- **What the task requires**:
Some lines in the listing hold the word "right". Return each of them.

Working data below:

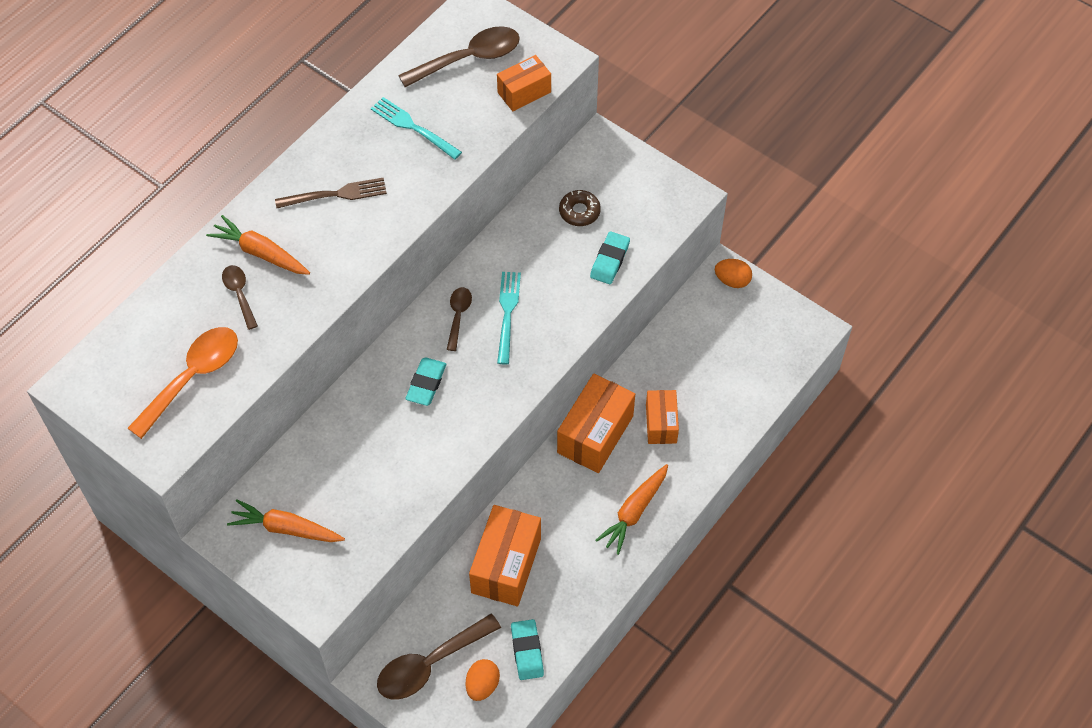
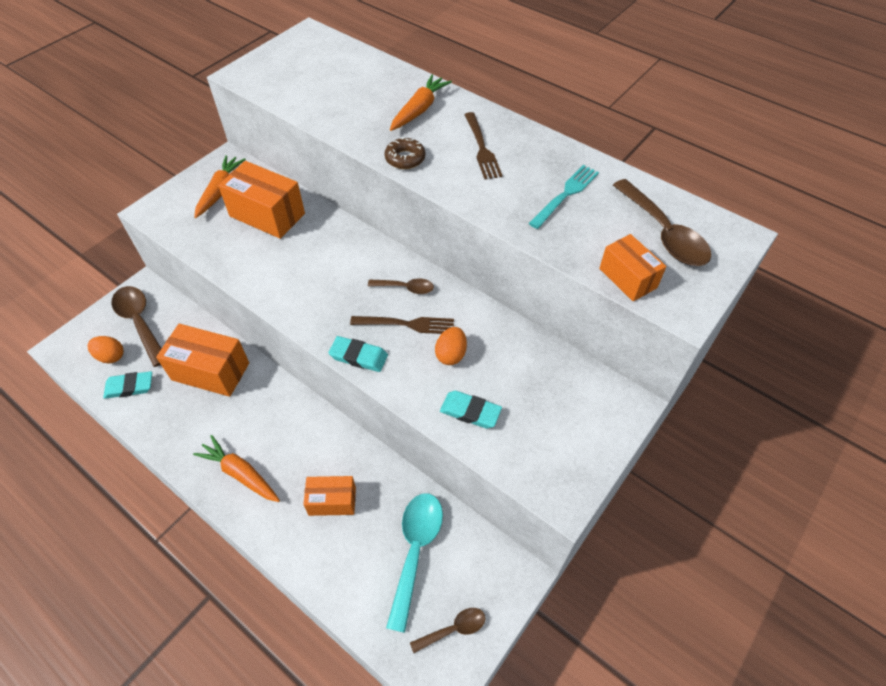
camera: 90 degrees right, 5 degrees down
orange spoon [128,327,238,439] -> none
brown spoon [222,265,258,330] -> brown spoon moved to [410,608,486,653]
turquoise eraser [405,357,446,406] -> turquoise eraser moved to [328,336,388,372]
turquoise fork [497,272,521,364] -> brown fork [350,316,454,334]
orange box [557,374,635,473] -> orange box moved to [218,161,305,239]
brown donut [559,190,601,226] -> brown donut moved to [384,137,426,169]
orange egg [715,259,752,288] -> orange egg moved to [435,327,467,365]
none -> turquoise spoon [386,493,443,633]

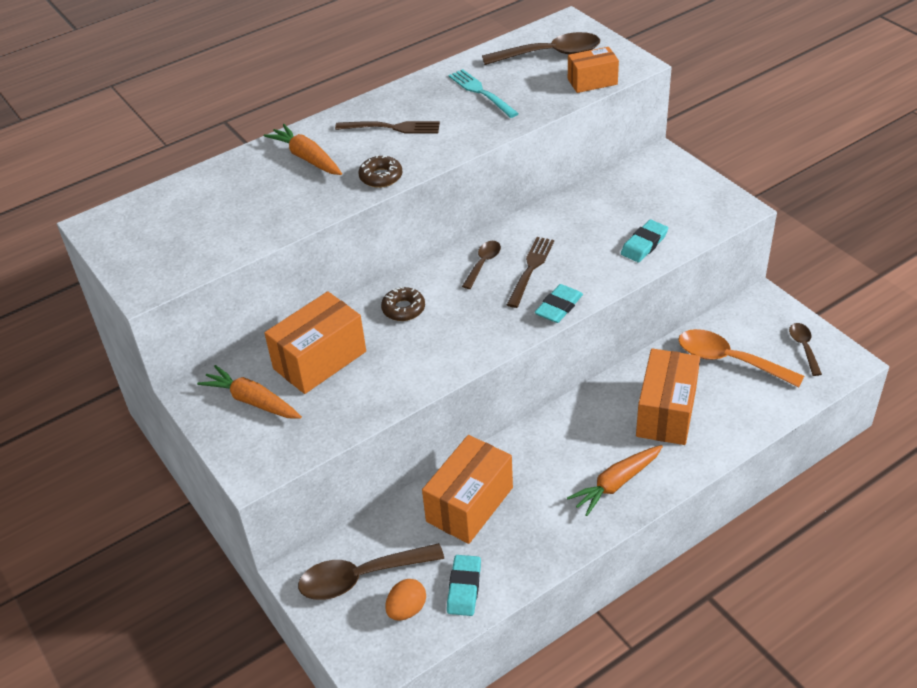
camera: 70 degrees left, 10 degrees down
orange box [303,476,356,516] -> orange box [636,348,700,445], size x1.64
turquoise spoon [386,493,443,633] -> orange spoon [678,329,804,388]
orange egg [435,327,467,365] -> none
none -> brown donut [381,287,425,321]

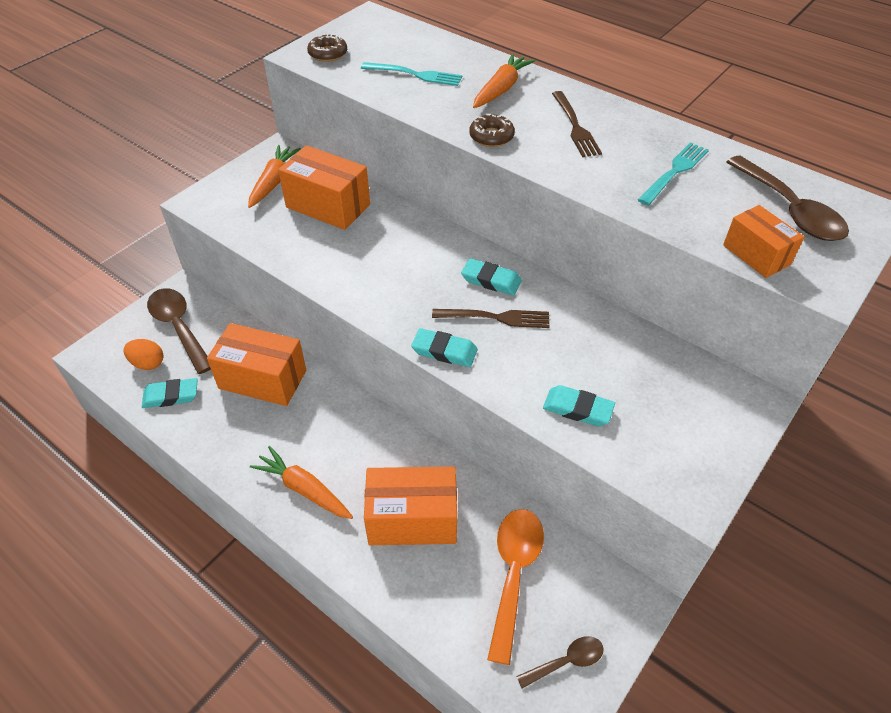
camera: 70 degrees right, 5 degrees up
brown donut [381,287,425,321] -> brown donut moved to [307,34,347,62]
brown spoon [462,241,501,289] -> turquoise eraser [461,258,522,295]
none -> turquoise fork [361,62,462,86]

End of Working data.

- **Problem solution**:
camera: 90 degrees right, 5 degrees down
camera: 70 degrees right, 5 degrees up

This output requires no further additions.